» REQUIRED ACTION:
When a record contains an image, skip the image and retype the rest of that record exactly.

[Data extracted from a collection]
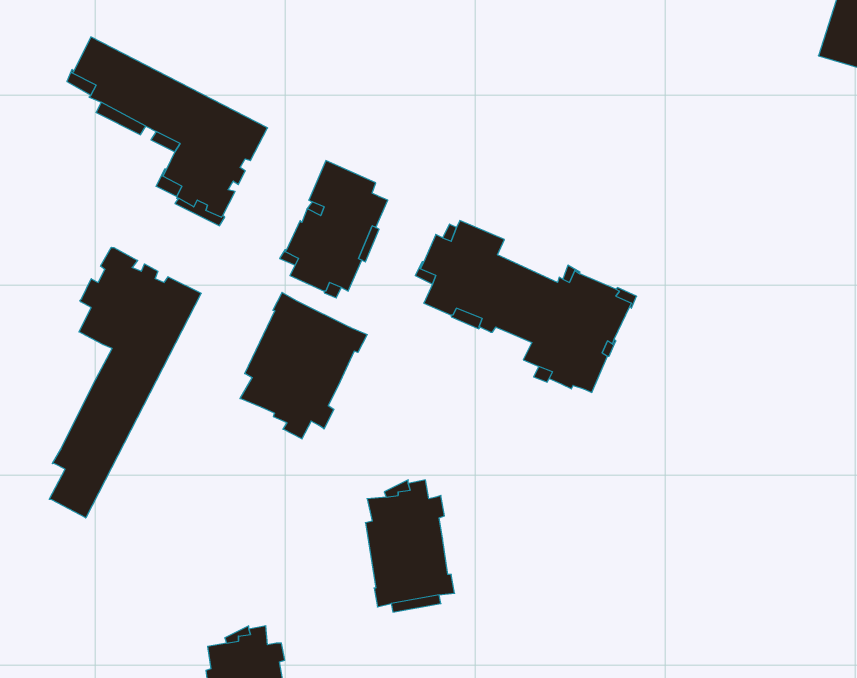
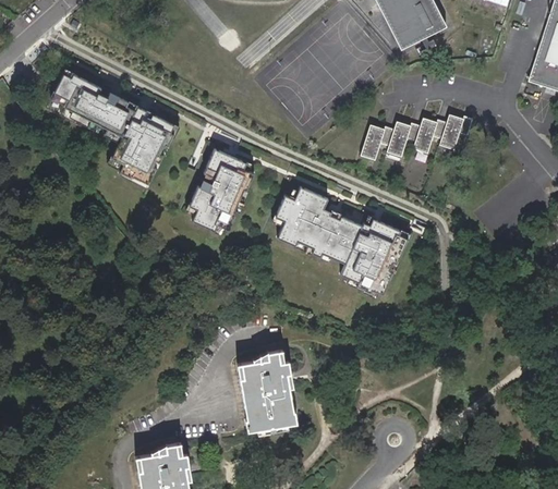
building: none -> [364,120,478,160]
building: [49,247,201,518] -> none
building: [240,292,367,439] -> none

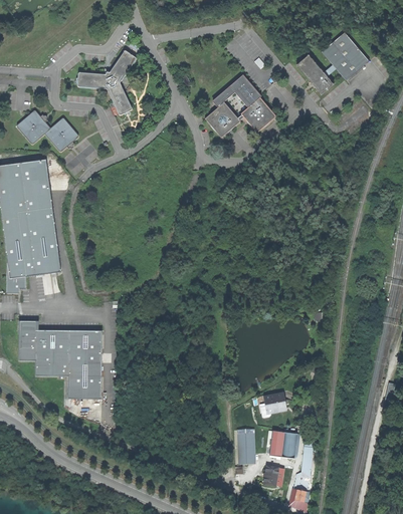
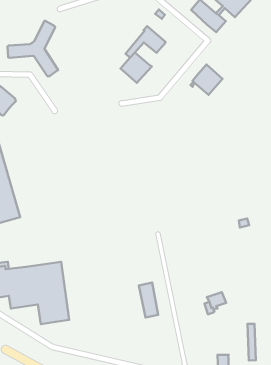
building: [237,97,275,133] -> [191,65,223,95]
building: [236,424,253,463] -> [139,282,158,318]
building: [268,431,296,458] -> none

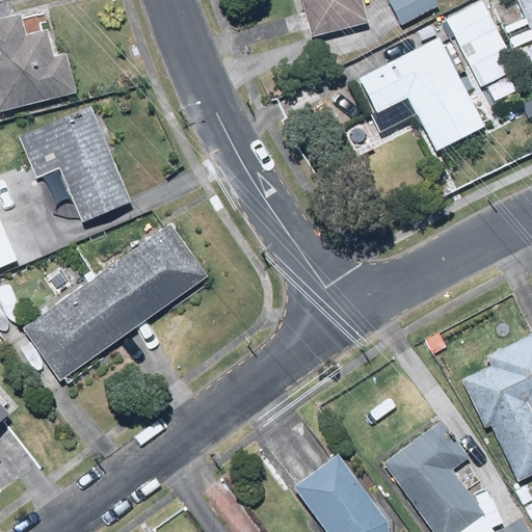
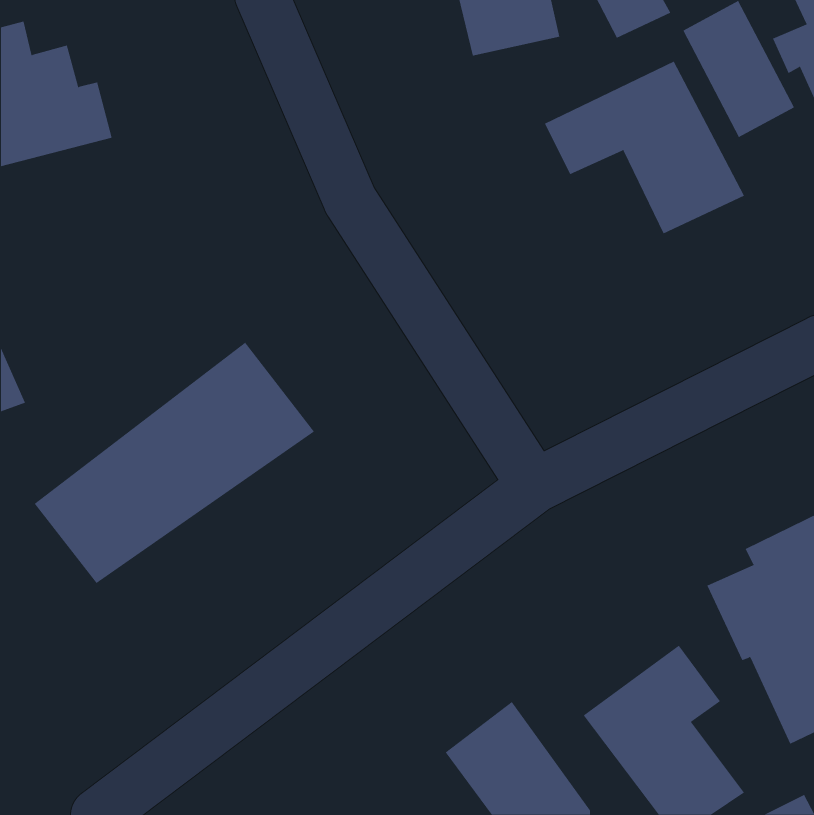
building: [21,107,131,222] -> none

» WRITTEN REPLY:
building: none -> [364,120,478,160]
building: [49,247,201,518] -> none
building: [240,292,367,439] -> none

building: [237,97,275,133] -> [191,65,223,95]
building: [236,424,253,463] -> [139,282,158,318]
building: [268,431,296,458] -> none

building: [21,107,131,222] -> none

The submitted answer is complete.